> **GOAL OF THE EXERCISE**: Copy every record below exactly as it appears.

"""

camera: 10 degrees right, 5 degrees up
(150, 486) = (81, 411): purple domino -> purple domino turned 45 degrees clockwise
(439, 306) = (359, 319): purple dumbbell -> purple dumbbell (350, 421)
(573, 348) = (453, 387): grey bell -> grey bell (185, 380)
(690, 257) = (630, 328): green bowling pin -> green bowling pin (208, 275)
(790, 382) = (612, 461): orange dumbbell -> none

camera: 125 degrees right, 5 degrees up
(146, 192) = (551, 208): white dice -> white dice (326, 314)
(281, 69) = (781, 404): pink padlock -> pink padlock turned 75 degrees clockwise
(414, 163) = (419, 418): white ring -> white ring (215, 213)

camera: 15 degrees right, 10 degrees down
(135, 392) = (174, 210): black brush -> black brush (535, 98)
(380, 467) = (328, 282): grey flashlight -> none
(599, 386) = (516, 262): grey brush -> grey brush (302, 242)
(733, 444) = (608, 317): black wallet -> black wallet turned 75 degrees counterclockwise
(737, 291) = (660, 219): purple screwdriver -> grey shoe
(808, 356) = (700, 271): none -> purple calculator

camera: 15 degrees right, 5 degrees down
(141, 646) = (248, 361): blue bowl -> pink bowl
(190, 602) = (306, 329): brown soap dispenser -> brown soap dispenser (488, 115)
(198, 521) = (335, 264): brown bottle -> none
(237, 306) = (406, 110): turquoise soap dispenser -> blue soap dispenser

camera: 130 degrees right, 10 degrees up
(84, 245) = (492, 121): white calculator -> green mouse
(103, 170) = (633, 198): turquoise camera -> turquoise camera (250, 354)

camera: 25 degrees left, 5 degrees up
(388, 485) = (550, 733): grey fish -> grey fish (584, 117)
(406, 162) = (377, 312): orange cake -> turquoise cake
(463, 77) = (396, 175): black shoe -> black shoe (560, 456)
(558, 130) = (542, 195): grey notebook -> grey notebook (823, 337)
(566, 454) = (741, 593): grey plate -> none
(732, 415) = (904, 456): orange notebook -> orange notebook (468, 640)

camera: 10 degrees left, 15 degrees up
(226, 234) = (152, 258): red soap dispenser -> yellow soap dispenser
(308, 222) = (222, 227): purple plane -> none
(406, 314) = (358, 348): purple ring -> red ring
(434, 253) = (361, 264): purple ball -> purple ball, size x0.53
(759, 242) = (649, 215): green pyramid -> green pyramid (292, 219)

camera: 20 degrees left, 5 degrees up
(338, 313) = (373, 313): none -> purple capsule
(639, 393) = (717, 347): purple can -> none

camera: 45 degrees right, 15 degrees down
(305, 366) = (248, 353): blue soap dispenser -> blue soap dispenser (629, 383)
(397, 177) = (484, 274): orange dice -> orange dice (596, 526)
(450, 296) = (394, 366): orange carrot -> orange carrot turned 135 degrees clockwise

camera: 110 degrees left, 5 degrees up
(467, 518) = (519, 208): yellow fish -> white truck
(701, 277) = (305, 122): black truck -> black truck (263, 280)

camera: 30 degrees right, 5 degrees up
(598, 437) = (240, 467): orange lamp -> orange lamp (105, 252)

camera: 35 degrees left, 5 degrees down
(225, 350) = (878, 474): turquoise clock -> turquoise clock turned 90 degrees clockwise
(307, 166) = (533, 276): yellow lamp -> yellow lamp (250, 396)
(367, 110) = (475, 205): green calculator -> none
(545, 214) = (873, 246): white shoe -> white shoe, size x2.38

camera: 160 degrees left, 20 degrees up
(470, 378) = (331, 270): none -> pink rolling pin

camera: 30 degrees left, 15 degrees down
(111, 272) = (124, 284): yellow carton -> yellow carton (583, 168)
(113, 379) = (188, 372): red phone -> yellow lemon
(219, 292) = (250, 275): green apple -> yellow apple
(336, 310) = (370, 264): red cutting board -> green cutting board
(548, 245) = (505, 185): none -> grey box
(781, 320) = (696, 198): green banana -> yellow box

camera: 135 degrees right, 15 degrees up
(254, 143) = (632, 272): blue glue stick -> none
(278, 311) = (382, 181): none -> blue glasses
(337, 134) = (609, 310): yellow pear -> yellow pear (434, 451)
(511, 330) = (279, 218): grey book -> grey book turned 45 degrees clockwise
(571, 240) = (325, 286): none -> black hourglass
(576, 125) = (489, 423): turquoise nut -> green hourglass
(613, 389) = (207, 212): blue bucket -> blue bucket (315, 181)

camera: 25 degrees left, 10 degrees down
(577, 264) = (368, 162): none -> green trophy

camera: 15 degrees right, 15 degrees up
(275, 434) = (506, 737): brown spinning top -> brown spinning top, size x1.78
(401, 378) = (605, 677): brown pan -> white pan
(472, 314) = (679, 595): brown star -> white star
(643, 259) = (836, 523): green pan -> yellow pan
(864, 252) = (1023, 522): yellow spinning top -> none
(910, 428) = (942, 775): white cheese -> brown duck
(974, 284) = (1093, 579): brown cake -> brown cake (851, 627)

"""

> **EXERCISE RESPONSE**:
camera: 10 degrees right, 5 degrees up
(150, 486) = (81, 411): purple domino -> purple domino turned 45 degrees clockwise
(439, 306) = (359, 319): purple dumbbell -> purple dumbbell (350, 421)
(573, 348) = (453, 387): grey bell -> grey bell (185, 380)
(690, 257) = (630, 328): green bowling pin -> green bowling pin (208, 275)
(790, 382) = (612, 461): orange dumbbell -> none

camera: 125 degrees right, 5 degrees up
(146, 192) = (551, 208): white dice -> white dice (326, 314)
(281, 69) = (781, 404): pink padlock -> pink padlock turned 75 degrees clockwise
(414, 163) = (419, 418): white ring -> white ring (215, 213)

camera: 15 degrees right, 10 degrees down
(135, 392) = (174, 210): black brush -> black brush (535, 98)
(380, 467) = (328, 282): grey flashlight -> none
(599, 386) = (516, 262): grey brush -> grey brush (302, 242)
(733, 444) = (608, 317): black wallet -> black wallet turned 75 degrees counterclockwise
(737, 291) = (660, 219): purple screwdriver -> grey shoe
(808, 356) = (700, 271): none -> purple calculator

camera: 15 degrees right, 5 degrees down
(141, 646) = (248, 361): blue bowl -> pink bowl
(190, 602) = (306, 329): brown soap dispenser -> brown soap dispenser (488, 115)
(198, 521) = (335, 264): brown bottle -> none
(237, 306) = (406, 110): turquoise soap dispenser -> blue soap dispenser

camera: 130 degrees right, 10 degrees up
(84, 245) = (492, 121): white calculator -> green mouse
(103, 170) = (633, 198): turquoise camera -> turquoise camera (250, 354)

camera: 25 degrees left, 5 degrees up
(388, 485) = (550, 733): grey fish -> grey fish (584, 117)
(406, 162) = (377, 312): orange cake -> turquoise cake
(463, 77) = (396, 175): black shoe -> black shoe (560, 456)
(558, 130) = (542, 195): grey notebook -> grey notebook (823, 337)
(566, 454) = (741, 593): grey plate -> none
(732, 415) = (904, 456): orange notebook -> orange notebook (468, 640)

camera: 10 degrees left, 15 degrees up
(226, 234) = (152, 258): red soap dispenser -> yellow soap dispenser
(308, 222) = (222, 227): purple plane -> none
(406, 314) = (358, 348): purple ring -> red ring
(434, 253) = (361, 264): purple ball -> purple ball, size x0.53
(759, 242) = (649, 215): green pyramid -> green pyramid (292, 219)

camera: 20 degrees left, 5 degrees up
(338, 313) = (373, 313): none -> purple capsule
(639, 393) = (717, 347): purple can -> none

camera: 45 degrees right, 15 degrees down
(305, 366) = (248, 353): blue soap dispenser -> blue soap dispenser (629, 383)
(397, 177) = (484, 274): orange dice -> orange dice (596, 526)
(450, 296) = (394, 366): orange carrot -> orange carrot turned 135 degrees clockwise

camera: 110 degrees left, 5 degrees up
(467, 518) = (519, 208): yellow fish -> white truck
(701, 277) = (305, 122): black truck -> black truck (263, 280)

camera: 30 degrees right, 5 degrees up
(598, 437) = (240, 467): orange lamp -> orange lamp (105, 252)

camera: 35 degrees left, 5 degrees down
(225, 350) = (878, 474): turquoise clock -> turquoise clock turned 90 degrees clockwise
(307, 166) = (533, 276): yellow lamp -> yellow lamp (250, 396)
(367, 110) = (475, 205): green calculator -> none
(545, 214) = (873, 246): white shoe -> white shoe, size x2.38

camera: 160 degrees left, 20 degrees up
(470, 378) = (331, 270): none -> pink rolling pin

camera: 30 degrees left, 15 degrees down
(111, 272) = (124, 284): yellow carton -> yellow carton (583, 168)
(113, 379) = (188, 372): red phone -> yellow lemon
(219, 292) = (250, 275): green apple -> yellow apple
(336, 310) = (370, 264): red cutting board -> green cutting board
(548, 245) = (505, 185): none -> grey box
(781, 320) = (696, 198): green banana -> yellow box

camera: 135 degrees right, 15 degrees up
(254, 143) = (632, 272): blue glue stick -> none
(278, 311) = (382, 181): none -> blue glasses
(337, 134) = (609, 310): yellow pear -> yellow pear (434, 451)
(511, 330) = (279, 218): grey book -> grey book turned 45 degrees clockwise
(571, 240) = (325, 286): none -> black hourglass
(576, 125) = (489, 423): turquoise nut -> green hourglass
(613, 389) = (207, 212): blue bucket -> blue bucket (315, 181)

camera: 25 degrees left, 10 degrees down
(577, 264) = (368, 162): none -> green trophy

camera: 15 degrees right, 15 degrees up
(275, 434) = (506, 737): brown spinning top -> brown spinning top, size x1.78
(401, 378) = (605, 677): brown pan -> white pan
(472, 314) = (679, 595): brown star -> white star
(643, 259) = (836, 523): green pan -> yellow pan
(864, 252) = (1023, 522): yellow spinning top -> none
(910, 428) = (942, 775): white cheese -> brown duck
(974, 284) = (1093, 579): brown cake -> brown cake (851, 627)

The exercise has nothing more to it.